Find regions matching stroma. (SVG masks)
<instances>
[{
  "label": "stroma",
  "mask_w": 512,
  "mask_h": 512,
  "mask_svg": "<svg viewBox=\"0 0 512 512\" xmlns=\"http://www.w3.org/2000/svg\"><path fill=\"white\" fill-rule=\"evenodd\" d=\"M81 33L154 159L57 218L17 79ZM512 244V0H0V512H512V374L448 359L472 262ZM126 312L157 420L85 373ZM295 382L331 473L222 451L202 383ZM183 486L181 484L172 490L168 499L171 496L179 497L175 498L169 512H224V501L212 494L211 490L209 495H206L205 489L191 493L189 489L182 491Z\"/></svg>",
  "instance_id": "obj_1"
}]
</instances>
++++++++++++++++++++
Task details → Output all records verbatim.

Response to the exercise →
Find regions matching stroma. (SVG masks)
<instances>
[{
  "label": "stroma",
  "mask_w": 512,
  "mask_h": 512,
  "mask_svg": "<svg viewBox=\"0 0 512 512\" xmlns=\"http://www.w3.org/2000/svg\"><path fill=\"white\" fill-rule=\"evenodd\" d=\"M81 33L154 159L57 218L17 79ZM512 244V0H0V512H512V374L448 359L472 262ZM126 312L157 420L85 373ZM295 382L331 473L222 451L202 383ZM183 486L181 484L172 490L168 499L171 496L179 497L175 498L169 512H224V501L212 494L211 490L209 495H206L205 489L191 493L189 489L182 491Z\"/></svg>",
  "instance_id": "obj_1"
}]
</instances>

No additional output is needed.